• **WORK TO COMPLETE**:
Copy word for word each line from the one that has "orange cross: (39, 17) -> (82, 42), moved" to the last line of the records, with no other lines.
Start of DATA UNDER STUDY
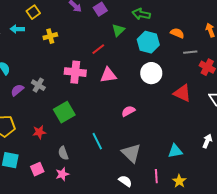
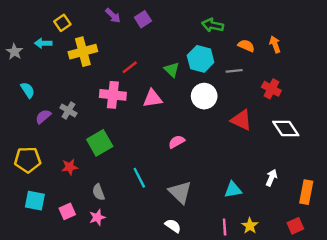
green arrow: (141, 14) -> (213, 25), moved
green triangle: (118, 30) -> (172, 70), moved, turned -32
orange semicircle: (177, 33) -> (246, 46), moved
yellow cross: (50, 36) -> (83, 52), size x1.6
red line: (98, 49) -> (130, 67), moved
gray line: (190, 52) -> (234, 71), moved
pink line: (156, 176) -> (225, 227), moved
yellow star: (179, 181) -> (250, 226), moved

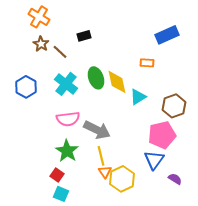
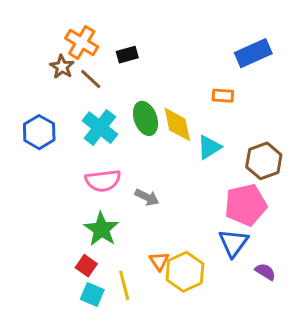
orange cross: (39, 17) -> (82, 42), moved
gray arrow: (97, 130) -> (147, 197), size x0.6
yellow line: (101, 156) -> (124, 285), moved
End of DATA UNDER STUDY
• **ANSWER AREA**:
orange cross: (39, 17) -> (82, 42), moved
gray arrow: (97, 130) -> (147, 197), size x0.6
yellow line: (101, 156) -> (124, 285), moved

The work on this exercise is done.